◆ THE TASK ◆
The data below is to be written out exactly, with no pictures.

◆ PROVIDED DATA ◆
______
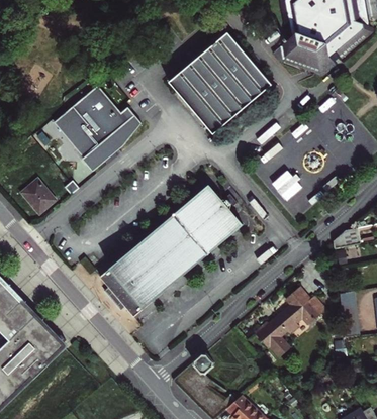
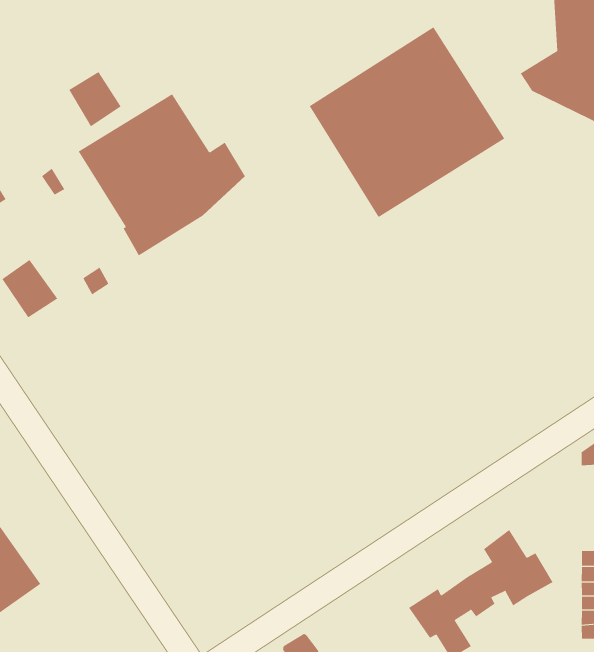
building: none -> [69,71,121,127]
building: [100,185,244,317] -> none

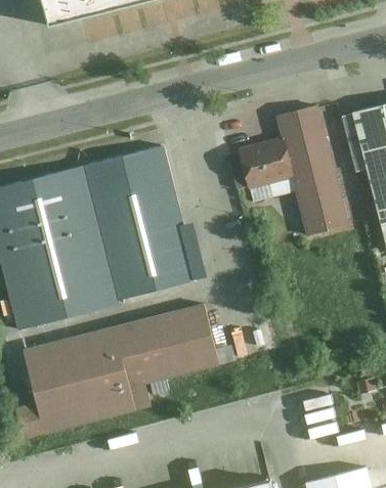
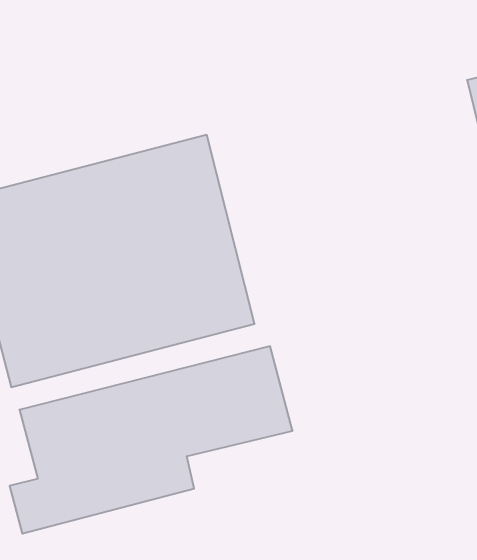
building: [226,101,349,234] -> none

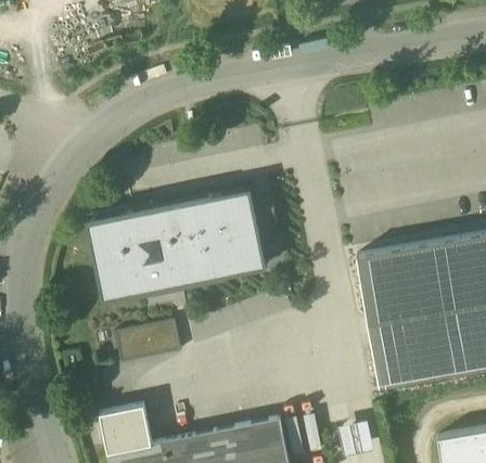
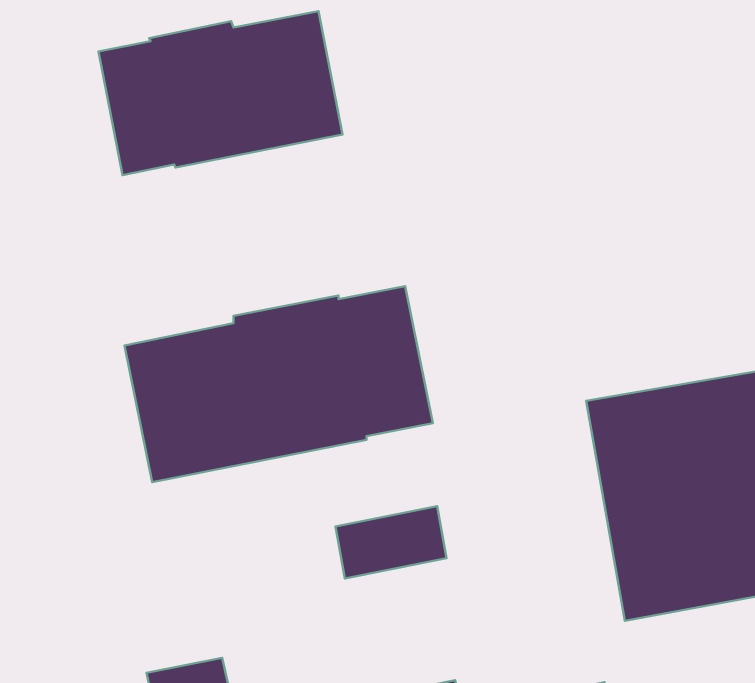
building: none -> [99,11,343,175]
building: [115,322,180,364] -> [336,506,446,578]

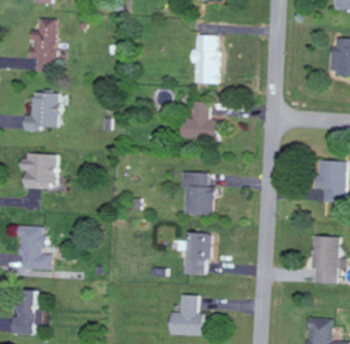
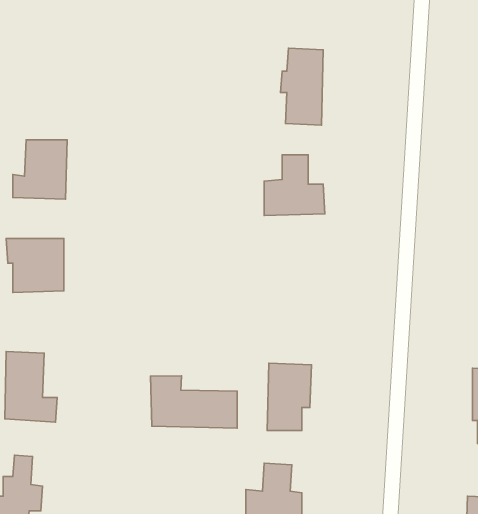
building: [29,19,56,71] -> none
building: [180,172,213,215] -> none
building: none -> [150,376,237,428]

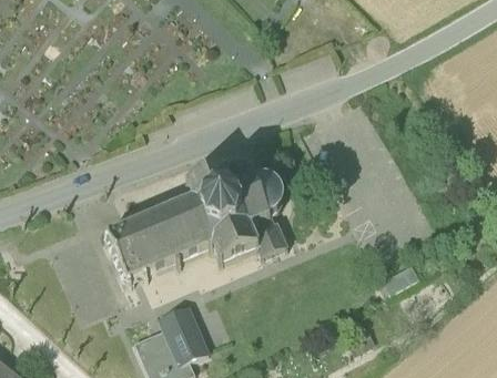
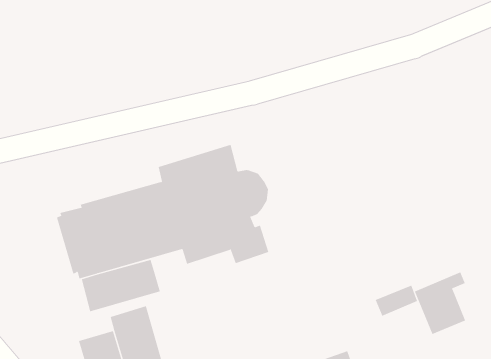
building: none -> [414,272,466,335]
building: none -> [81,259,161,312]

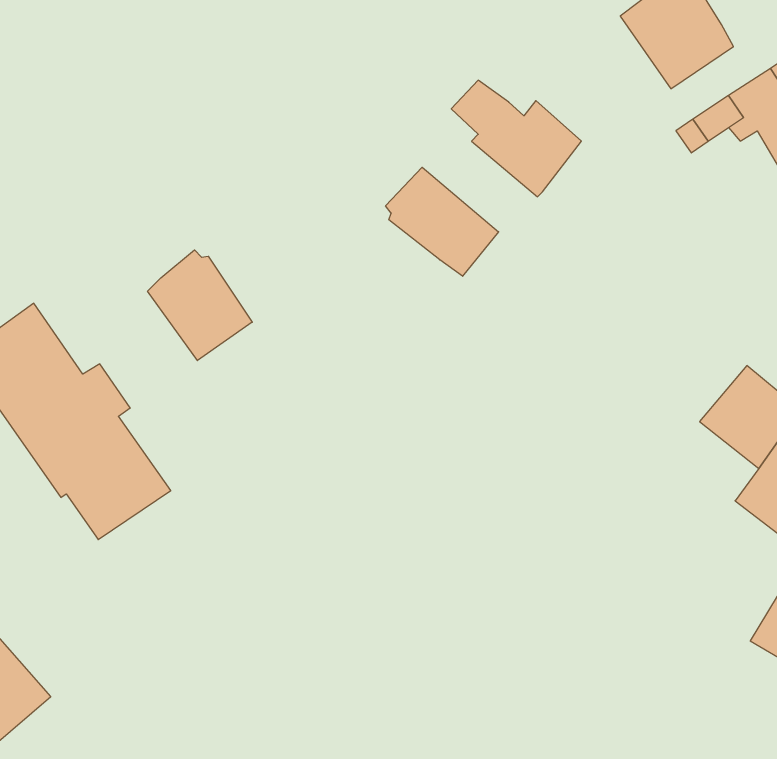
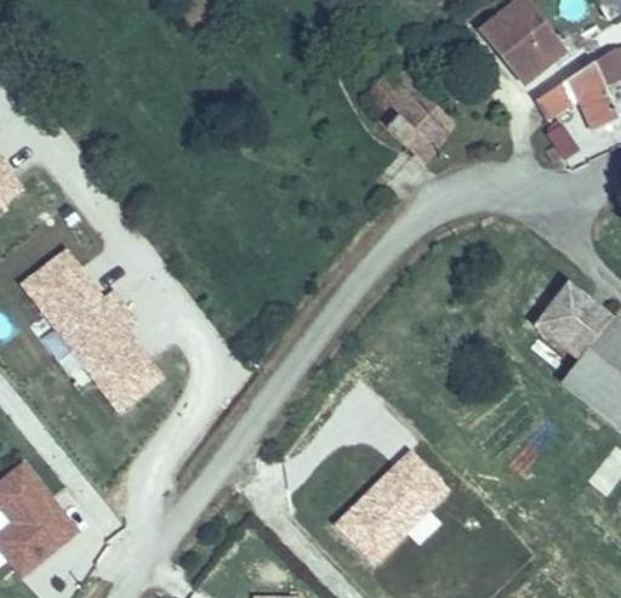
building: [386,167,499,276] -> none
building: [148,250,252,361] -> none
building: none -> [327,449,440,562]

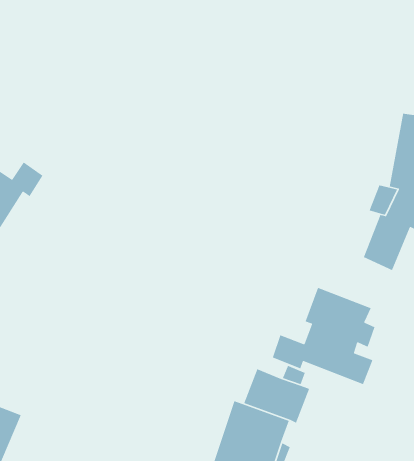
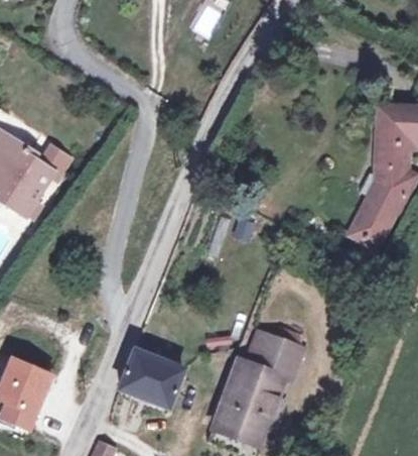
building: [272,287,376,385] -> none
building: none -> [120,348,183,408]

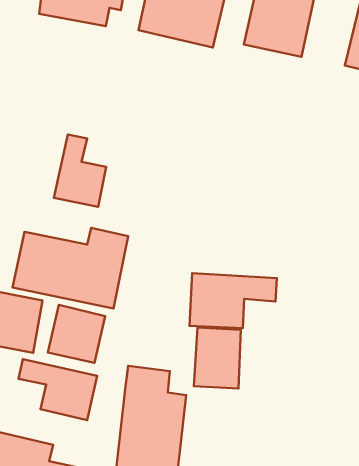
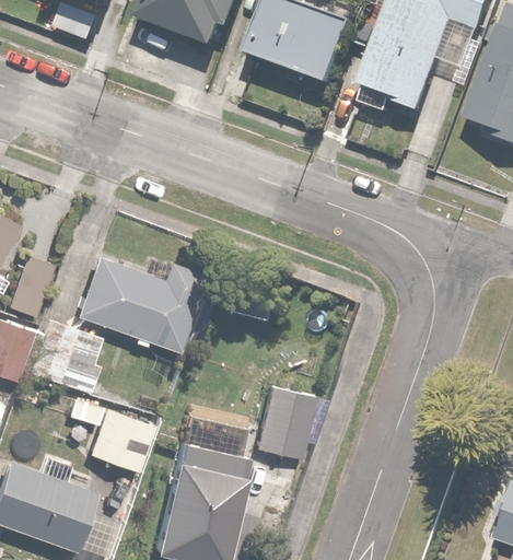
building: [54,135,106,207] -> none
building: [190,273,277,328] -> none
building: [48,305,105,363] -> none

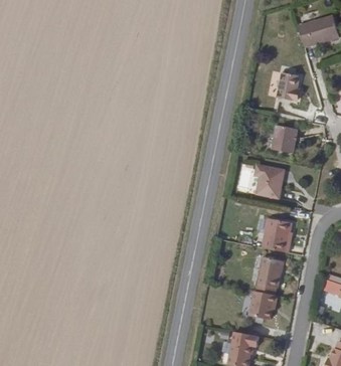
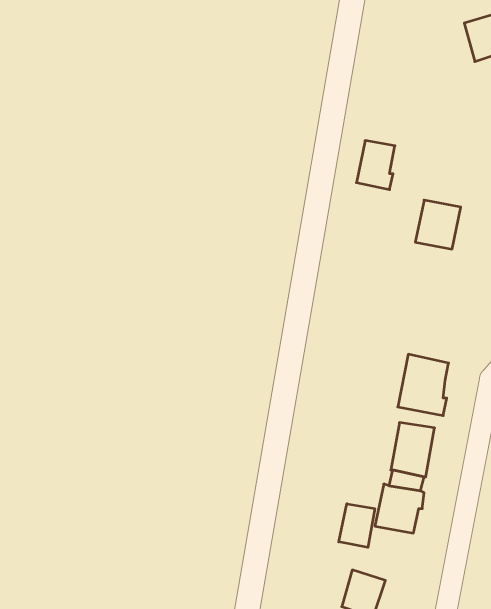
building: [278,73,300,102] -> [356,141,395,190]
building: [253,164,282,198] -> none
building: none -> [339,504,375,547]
______
◆ TASK SOLUTION ◆
building: none -> [69,71,121,127]
building: [100,185,244,317] -> none

building: [226,101,349,234] -> none

building: none -> [99,11,343,175]
building: [115,322,180,364] -> [336,506,446,578]

building: [29,19,56,71] -> none
building: [180,172,213,215] -> none
building: none -> [150,376,237,428]

building: none -> [414,272,466,335]
building: none -> [81,259,161,312]

building: [386,167,499,276] -> none
building: [148,250,252,361] -> none
building: none -> [327,449,440,562]

building: [272,287,376,385] -> none
building: none -> [120,348,183,408]

building: [54,135,106,207] -> none
building: [190,273,277,328] -> none
building: [48,305,105,363] -> none

building: [278,73,300,102] -> [356,141,395,190]
building: [253,164,282,198] -> none
building: none -> [339,504,375,547]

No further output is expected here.